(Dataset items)
::::::::
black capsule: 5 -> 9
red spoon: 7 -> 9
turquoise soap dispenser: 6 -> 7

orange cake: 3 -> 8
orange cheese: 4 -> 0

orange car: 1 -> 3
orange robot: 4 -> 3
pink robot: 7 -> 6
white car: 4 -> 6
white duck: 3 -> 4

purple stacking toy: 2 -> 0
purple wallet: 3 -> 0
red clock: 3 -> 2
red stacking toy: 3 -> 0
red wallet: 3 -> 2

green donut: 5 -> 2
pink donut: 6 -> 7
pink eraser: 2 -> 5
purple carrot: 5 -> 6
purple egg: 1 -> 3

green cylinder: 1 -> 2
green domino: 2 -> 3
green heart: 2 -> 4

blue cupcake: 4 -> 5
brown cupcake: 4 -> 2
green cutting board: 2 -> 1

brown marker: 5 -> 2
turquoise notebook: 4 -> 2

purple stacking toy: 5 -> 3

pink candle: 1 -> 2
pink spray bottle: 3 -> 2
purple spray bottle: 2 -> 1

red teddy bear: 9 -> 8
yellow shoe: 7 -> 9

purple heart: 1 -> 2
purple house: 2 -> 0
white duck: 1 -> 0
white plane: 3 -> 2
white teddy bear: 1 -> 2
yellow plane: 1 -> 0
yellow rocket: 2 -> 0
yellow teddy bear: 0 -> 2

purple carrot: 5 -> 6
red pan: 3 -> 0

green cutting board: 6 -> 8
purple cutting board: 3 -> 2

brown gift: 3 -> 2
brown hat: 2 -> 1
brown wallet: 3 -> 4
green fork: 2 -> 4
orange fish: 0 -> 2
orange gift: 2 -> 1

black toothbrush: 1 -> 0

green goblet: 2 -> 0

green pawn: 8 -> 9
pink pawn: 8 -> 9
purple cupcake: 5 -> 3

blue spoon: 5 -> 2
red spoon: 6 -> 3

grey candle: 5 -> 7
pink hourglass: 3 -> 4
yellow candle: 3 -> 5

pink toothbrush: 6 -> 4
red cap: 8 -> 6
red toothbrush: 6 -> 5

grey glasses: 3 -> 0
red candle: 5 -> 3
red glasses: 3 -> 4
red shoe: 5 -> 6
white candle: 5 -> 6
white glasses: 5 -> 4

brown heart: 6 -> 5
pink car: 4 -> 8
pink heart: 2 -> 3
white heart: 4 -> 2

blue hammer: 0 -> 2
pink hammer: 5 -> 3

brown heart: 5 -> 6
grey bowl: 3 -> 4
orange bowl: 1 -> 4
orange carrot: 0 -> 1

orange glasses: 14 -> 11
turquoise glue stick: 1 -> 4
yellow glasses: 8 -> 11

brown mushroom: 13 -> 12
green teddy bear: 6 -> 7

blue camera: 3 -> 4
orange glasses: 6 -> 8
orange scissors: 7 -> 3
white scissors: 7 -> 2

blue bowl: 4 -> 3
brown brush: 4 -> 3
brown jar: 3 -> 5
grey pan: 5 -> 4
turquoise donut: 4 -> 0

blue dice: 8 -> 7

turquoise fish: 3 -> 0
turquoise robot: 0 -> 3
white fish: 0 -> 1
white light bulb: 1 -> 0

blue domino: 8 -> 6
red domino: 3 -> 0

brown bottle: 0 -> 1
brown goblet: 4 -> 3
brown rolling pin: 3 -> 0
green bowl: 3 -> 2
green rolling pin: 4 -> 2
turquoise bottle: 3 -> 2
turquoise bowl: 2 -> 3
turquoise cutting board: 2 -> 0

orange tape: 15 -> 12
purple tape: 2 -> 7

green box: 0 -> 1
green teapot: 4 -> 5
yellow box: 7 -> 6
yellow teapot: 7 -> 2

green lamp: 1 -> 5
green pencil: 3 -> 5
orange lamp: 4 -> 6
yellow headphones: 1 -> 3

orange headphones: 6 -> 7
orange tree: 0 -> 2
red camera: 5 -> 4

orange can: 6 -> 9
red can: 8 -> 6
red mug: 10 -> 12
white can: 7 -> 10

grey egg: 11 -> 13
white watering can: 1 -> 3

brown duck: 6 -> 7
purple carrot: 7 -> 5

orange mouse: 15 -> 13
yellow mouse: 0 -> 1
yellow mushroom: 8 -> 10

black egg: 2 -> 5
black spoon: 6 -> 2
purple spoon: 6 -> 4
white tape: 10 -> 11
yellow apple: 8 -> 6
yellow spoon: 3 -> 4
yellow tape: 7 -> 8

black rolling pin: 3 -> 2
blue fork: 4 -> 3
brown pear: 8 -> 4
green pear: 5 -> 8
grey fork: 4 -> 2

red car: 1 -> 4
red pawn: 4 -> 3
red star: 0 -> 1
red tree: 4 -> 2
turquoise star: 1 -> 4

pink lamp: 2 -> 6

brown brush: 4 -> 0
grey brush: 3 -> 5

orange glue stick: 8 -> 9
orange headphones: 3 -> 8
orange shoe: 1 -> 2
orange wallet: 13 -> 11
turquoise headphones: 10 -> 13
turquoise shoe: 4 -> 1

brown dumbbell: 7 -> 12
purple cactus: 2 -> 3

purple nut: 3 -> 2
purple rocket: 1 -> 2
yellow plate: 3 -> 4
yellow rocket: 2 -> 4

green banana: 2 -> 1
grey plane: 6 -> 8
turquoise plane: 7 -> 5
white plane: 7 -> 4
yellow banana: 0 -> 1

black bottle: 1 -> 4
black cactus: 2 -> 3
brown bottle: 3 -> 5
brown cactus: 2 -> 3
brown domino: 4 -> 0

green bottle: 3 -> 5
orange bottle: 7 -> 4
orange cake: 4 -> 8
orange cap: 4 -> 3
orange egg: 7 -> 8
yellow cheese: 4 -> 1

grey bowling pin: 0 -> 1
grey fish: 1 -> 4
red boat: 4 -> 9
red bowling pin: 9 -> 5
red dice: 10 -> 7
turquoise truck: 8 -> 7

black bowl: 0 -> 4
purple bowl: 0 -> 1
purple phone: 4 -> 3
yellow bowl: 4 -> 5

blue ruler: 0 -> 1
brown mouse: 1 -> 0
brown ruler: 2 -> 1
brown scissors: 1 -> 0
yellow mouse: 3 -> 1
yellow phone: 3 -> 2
::::::::
## WORK INSTRUCTIONS
The answer should consist of the lines from the first line of the entries through the line with "brown marker: 5 -> 2", copied exactly.

## WRITTEN RESPONSE
black capsule: 5 -> 9
red spoon: 7 -> 9
turquoise soap dispenser: 6 -> 7

orange cake: 3 -> 8
orange cheese: 4 -> 0

orange car: 1 -> 3
orange robot: 4 -> 3
pink robot: 7 -> 6
white car: 4 -> 6
white duck: 3 -> 4

purple stacking toy: 2 -> 0
purple wallet: 3 -> 0
red clock: 3 -> 2
red stacking toy: 3 -> 0
red wallet: 3 -> 2

green donut: 5 -> 2
pink donut: 6 -> 7
pink eraser: 2 -> 5
purple carrot: 5 -> 6
purple egg: 1 -> 3

green cylinder: 1 -> 2
green domino: 2 -> 3
green heart: 2 -> 4

blue cupcake: 4 -> 5
brown cupcake: 4 -> 2
green cutting board: 2 -> 1

brown marker: 5 -> 2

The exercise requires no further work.